Could you write out, exactly, every line from the top of the data through the line holding "purple vase: 2 -> 3"? Omit the pictures.

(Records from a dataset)
┄┄┄┄┄┄┄┄┄┄
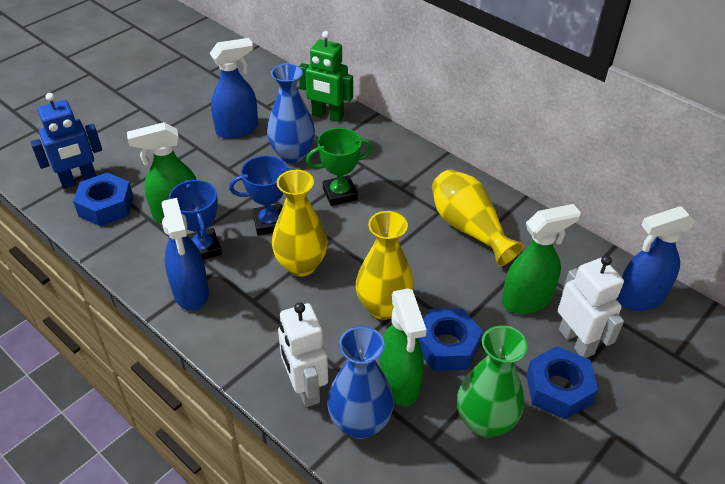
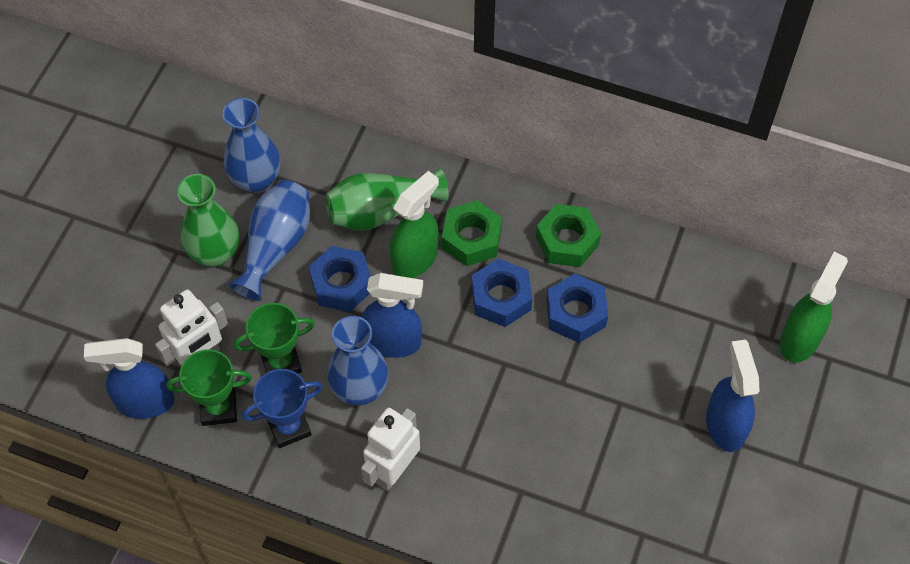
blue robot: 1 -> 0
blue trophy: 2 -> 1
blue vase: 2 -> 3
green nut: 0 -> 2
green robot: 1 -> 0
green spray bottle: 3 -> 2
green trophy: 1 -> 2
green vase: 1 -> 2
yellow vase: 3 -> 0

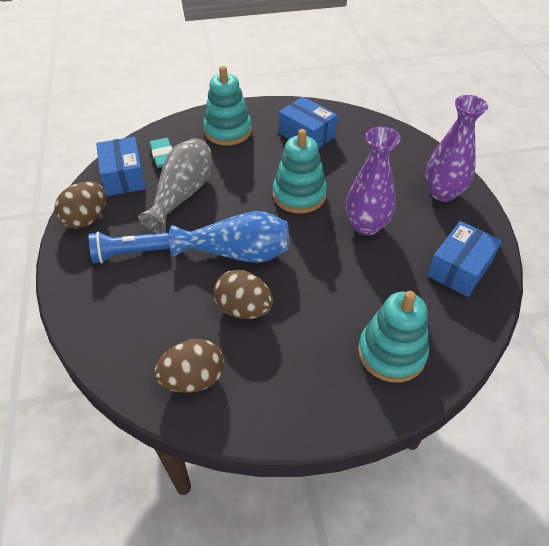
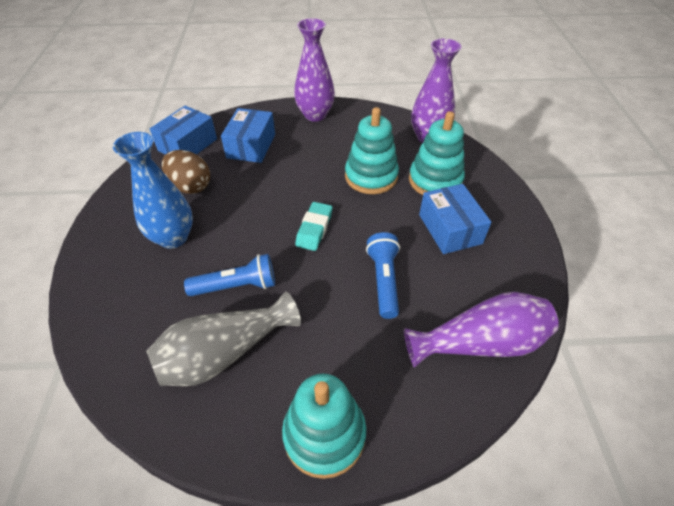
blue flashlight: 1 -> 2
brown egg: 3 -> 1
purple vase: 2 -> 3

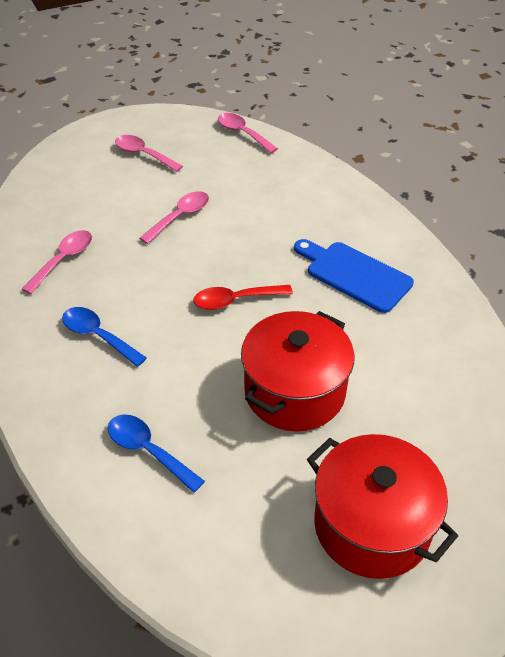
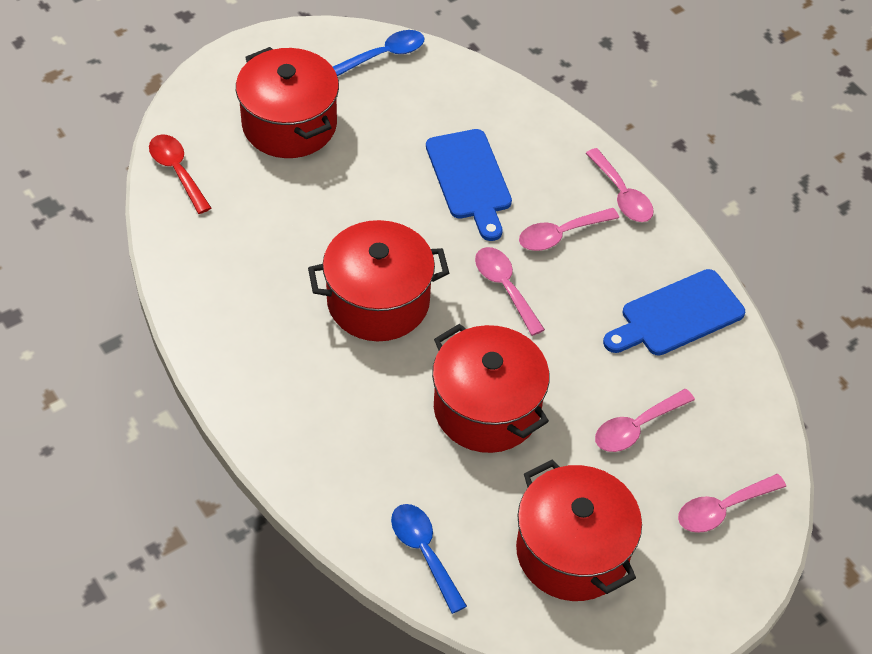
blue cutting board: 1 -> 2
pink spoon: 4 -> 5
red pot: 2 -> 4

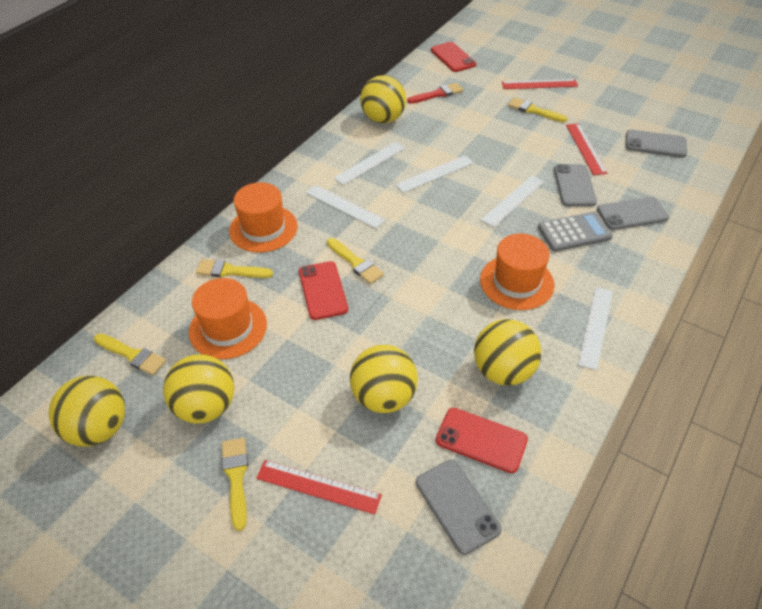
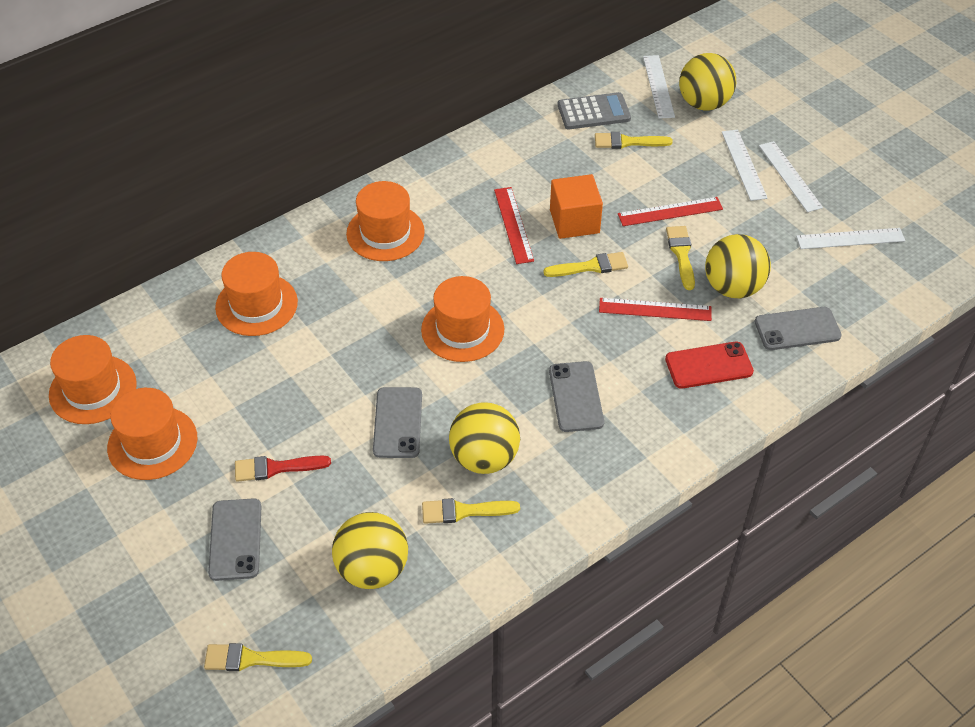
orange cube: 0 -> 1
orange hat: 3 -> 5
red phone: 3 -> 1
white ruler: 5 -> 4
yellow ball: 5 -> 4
┄┄┄┄┄┄┄┄┄┄
» **Problem solution**
blue robot: 1 -> 0
blue trophy: 2 -> 1
blue vase: 2 -> 3
green nut: 0 -> 2
green robot: 1 -> 0
green spray bottle: 3 -> 2
green trophy: 1 -> 2
green vase: 1 -> 2
yellow vase: 3 -> 0

blue flashlight: 1 -> 2
brown egg: 3 -> 1
purple vase: 2 -> 3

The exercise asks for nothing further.